All of the data should be restated word for word, with the pictures omitted.

*** Block opens ***

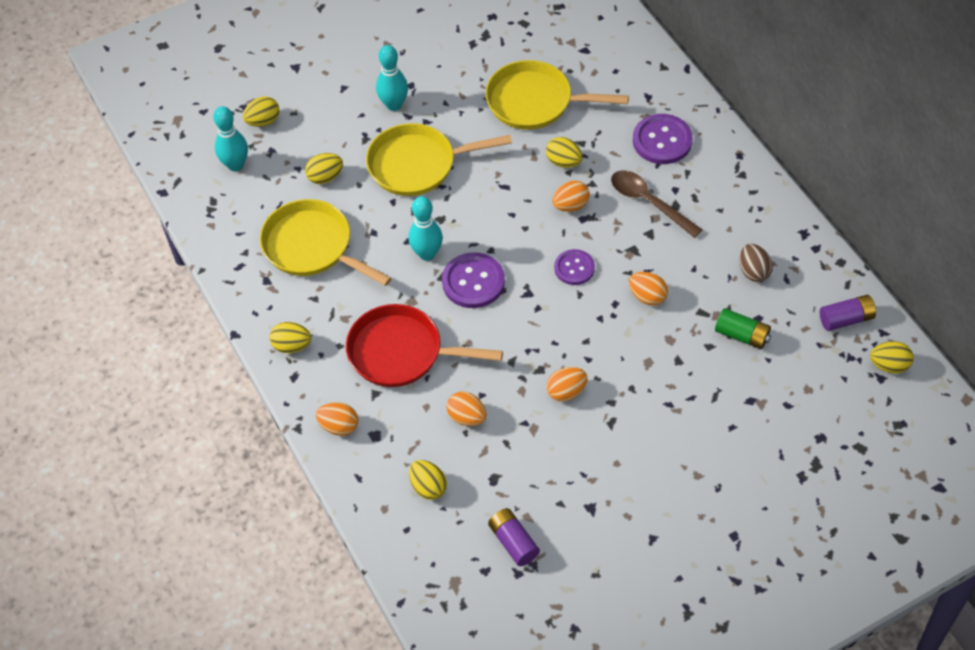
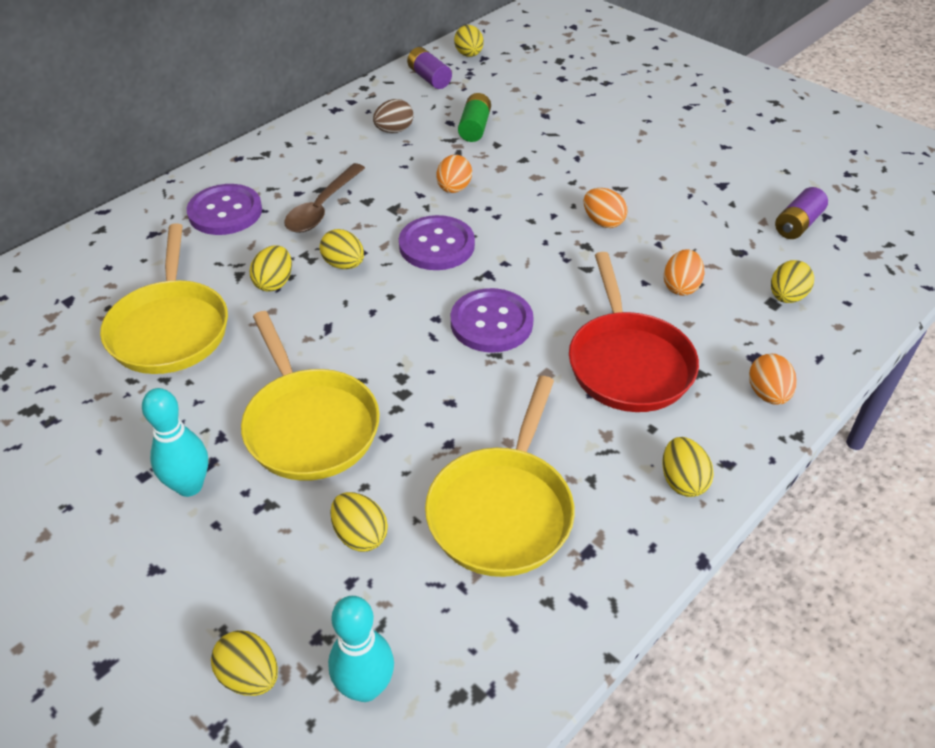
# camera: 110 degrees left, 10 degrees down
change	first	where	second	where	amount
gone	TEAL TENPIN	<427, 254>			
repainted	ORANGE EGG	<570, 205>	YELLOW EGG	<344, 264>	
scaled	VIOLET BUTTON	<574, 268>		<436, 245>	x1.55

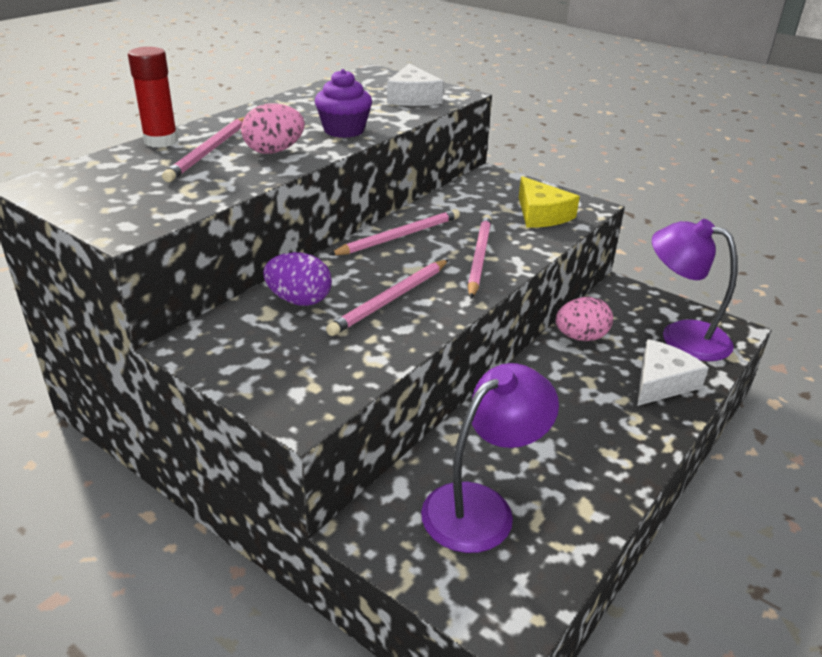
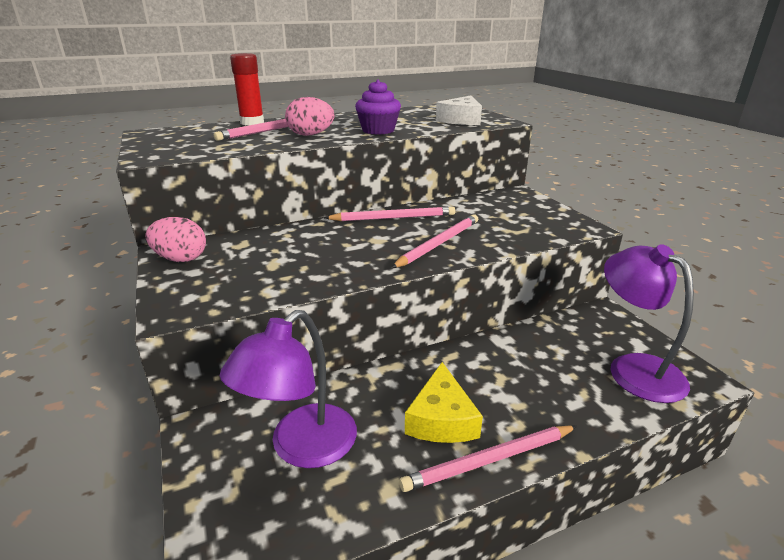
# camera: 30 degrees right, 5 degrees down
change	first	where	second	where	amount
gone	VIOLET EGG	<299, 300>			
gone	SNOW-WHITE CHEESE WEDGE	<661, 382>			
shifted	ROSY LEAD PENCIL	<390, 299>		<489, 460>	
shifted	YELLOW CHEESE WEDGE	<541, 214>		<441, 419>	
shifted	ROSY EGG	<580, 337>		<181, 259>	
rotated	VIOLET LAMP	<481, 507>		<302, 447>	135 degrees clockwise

*** Block closes ***

* [Result for this exercise]
# camera: 110 degrees left, 10 degrees down
change	first	where	second	where	amount
gone	TEAL TENPIN	<427, 254>			
repainted	ORANGE EGG	<570, 205>	YELLOW EGG	<344, 264>	
scaled	VIOLET BUTTON	<574, 268>		<436, 245>	x1.55

# camera: 30 degrees right, 5 degrees down
change	first	where	second	where	amount
gone	VIOLET EGG	<299, 300>			
gone	SNOW-WHITE CHEESE WEDGE	<661, 382>			
shifted	ROSY LEAD PENCIL	<390, 299>		<489, 460>	
shifted	YELLOW CHEESE WEDGE	<541, 214>		<441, 419>	
shifted	ROSY EGG	<580, 337>		<181, 259>	
rotated	VIOLET LAMP	<481, 507>		<302, 447>	135 degrees clockwise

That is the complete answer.